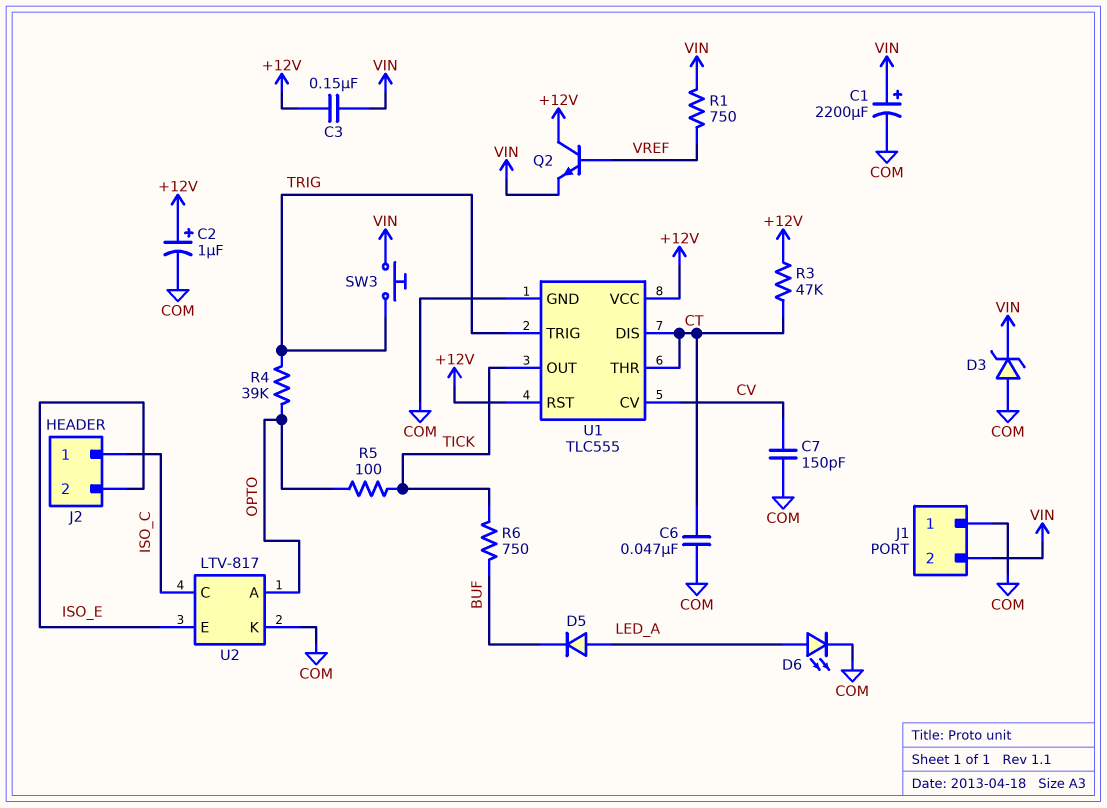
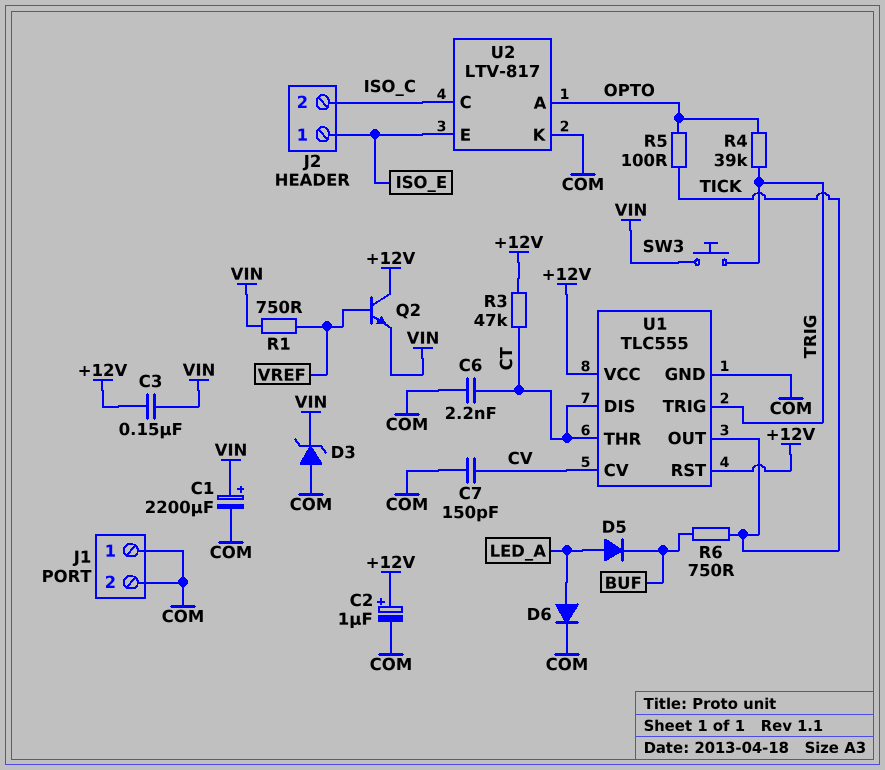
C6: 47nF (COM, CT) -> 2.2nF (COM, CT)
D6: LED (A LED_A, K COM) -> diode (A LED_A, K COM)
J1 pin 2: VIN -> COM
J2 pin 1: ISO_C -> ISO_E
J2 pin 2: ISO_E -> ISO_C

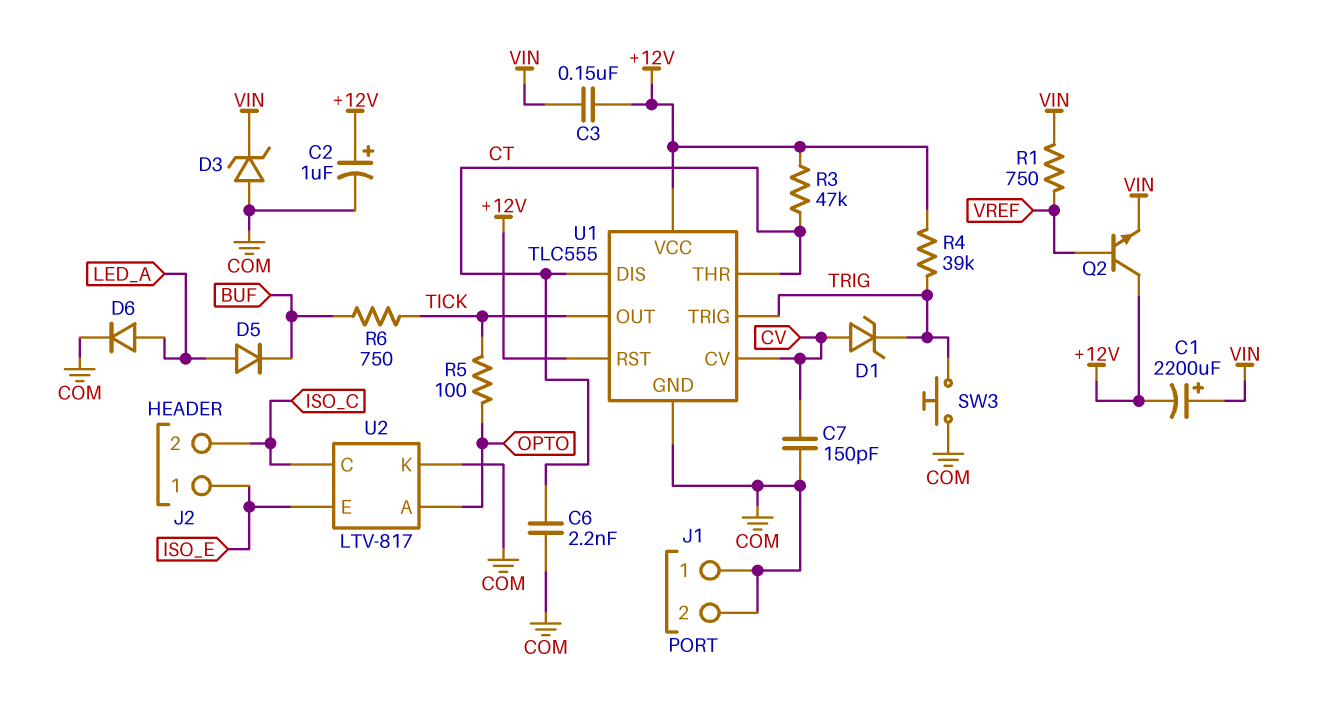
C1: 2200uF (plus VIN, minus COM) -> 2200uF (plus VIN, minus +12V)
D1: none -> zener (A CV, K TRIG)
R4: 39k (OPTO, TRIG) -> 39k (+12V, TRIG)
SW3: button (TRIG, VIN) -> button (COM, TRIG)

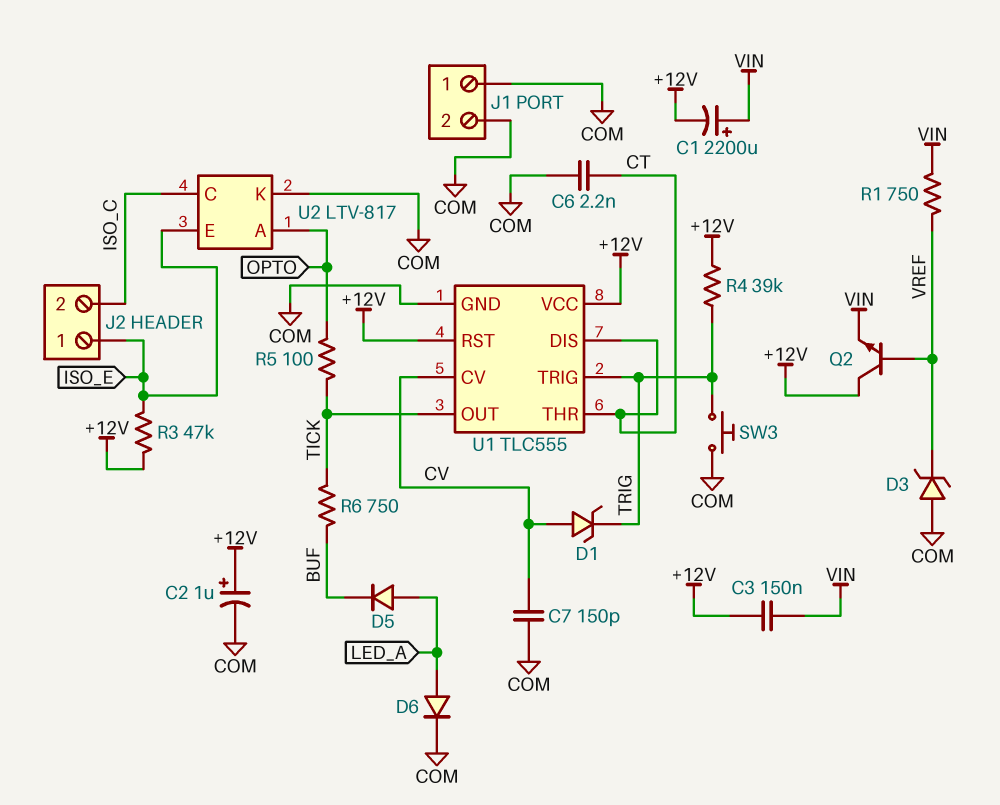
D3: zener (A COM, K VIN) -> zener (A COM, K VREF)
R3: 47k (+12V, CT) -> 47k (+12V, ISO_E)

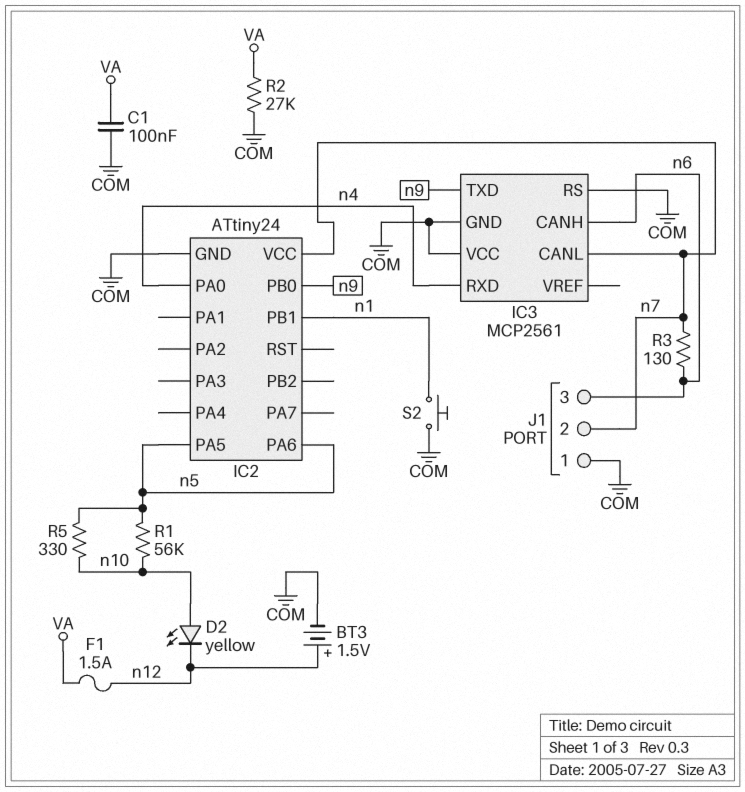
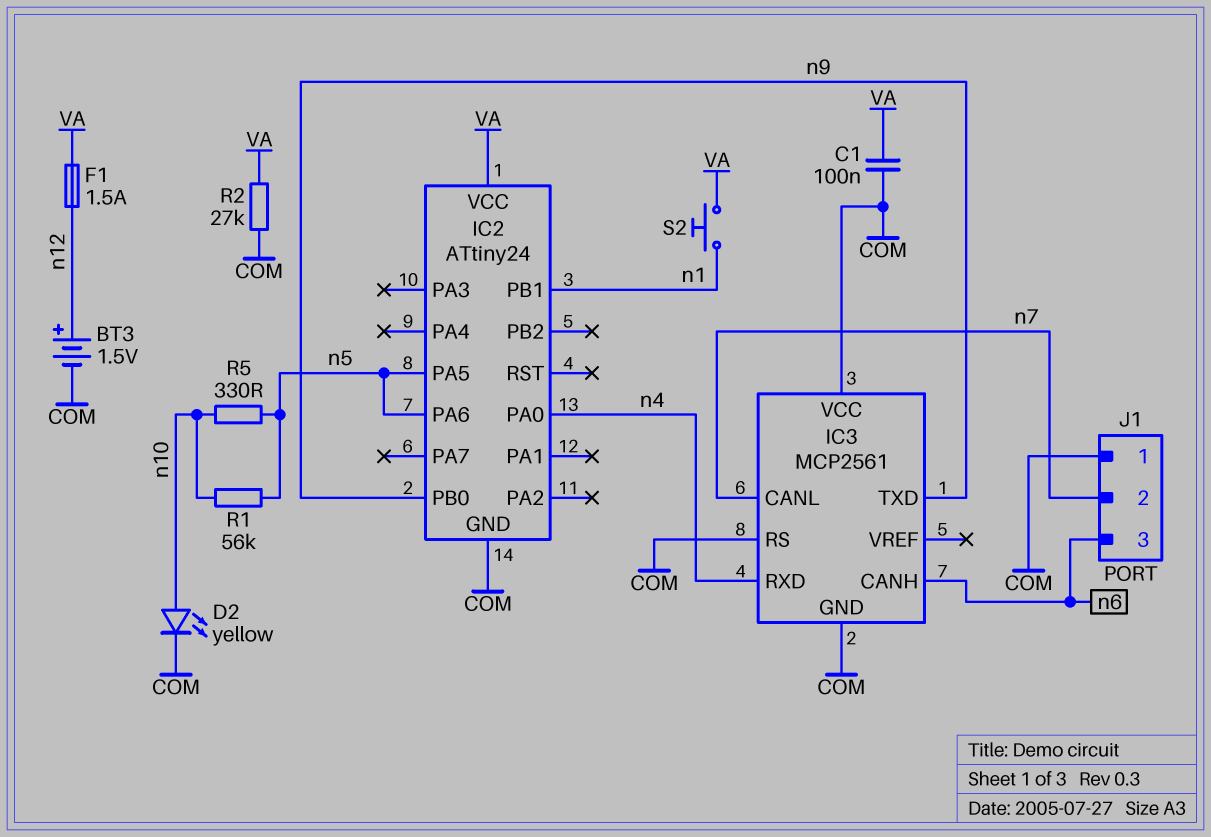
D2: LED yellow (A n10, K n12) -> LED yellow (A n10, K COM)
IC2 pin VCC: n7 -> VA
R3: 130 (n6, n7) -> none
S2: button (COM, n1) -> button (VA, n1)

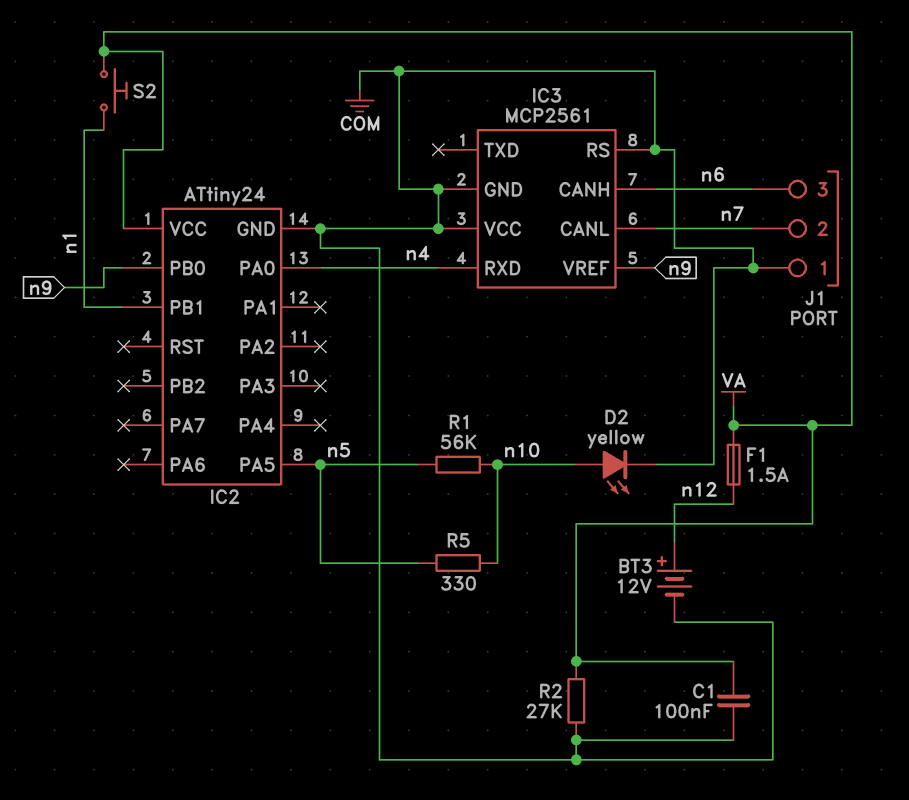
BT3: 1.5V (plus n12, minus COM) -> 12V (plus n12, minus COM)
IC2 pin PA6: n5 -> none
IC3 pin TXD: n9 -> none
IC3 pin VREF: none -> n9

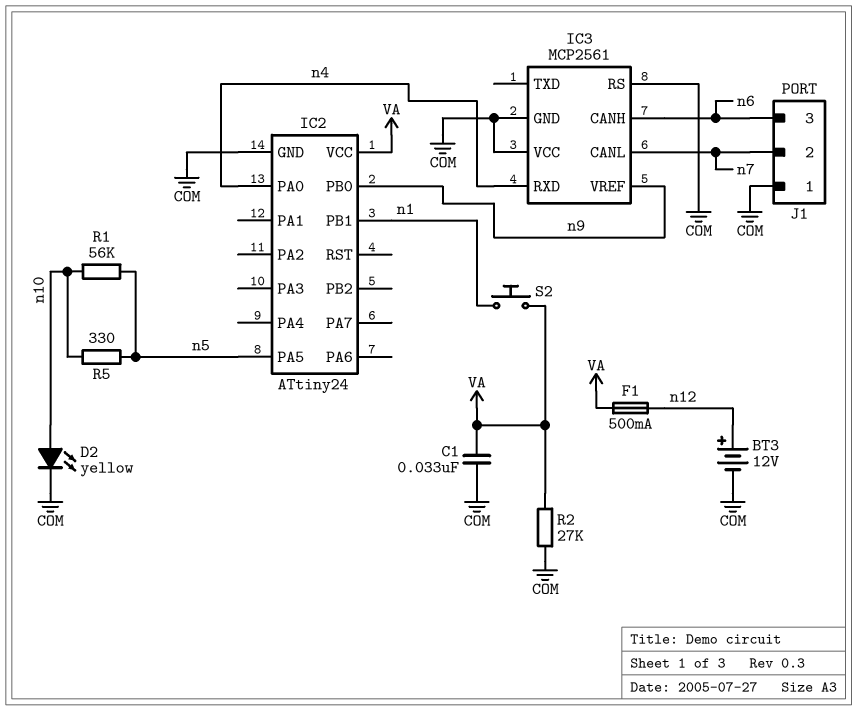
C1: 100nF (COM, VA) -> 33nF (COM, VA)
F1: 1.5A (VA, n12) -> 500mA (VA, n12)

▶ What to do: Give again, exactly, the lines starting at the first entry above and ending at the line with "C1: 2200uF (plus"; please leave pictures out.

▶ Reply to the exercise:
C6: 47nF (COM, CT) -> 2.2nF (COM, CT)
D6: LED (A LED_A, K COM) -> diode (A LED_A, K COM)
J1 pin 2: VIN -> COM
J2 pin 1: ISO_C -> ISO_E
J2 pin 2: ISO_E -> ISO_C

C1: 2200uF (plus VIN, minus COM) -> 2200uF (plus VIN, minus +12V)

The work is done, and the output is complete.